Problem description
Without the images, write out the whole listing exactly.

Source data
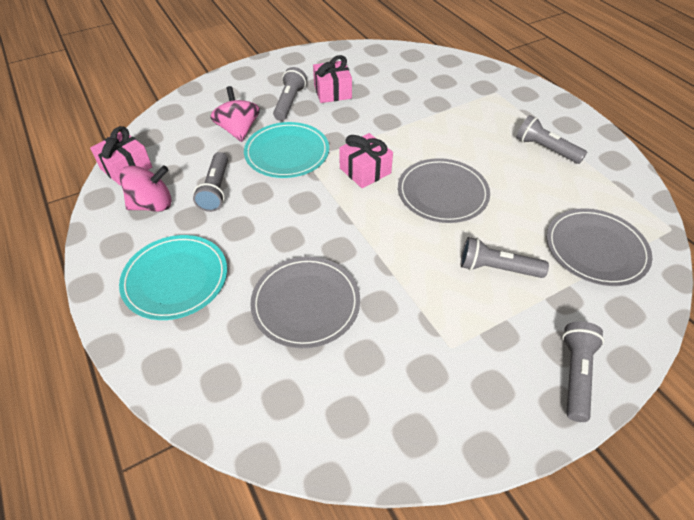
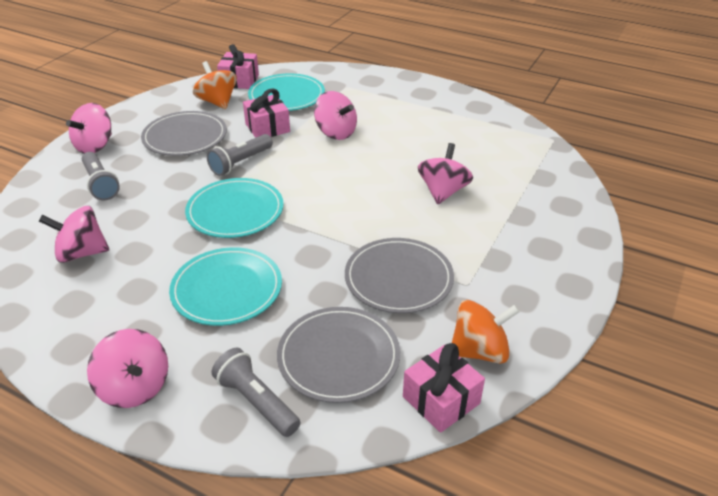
grey flashlight: 5 -> 3
orange spinning top: 0 -> 2
pink spinning top: 2 -> 5
turquoise plate: 2 -> 3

Result of this exercise
grey flashlight: 5 -> 3
orange spinning top: 0 -> 2
pink spinning top: 2 -> 5
turquoise plate: 2 -> 3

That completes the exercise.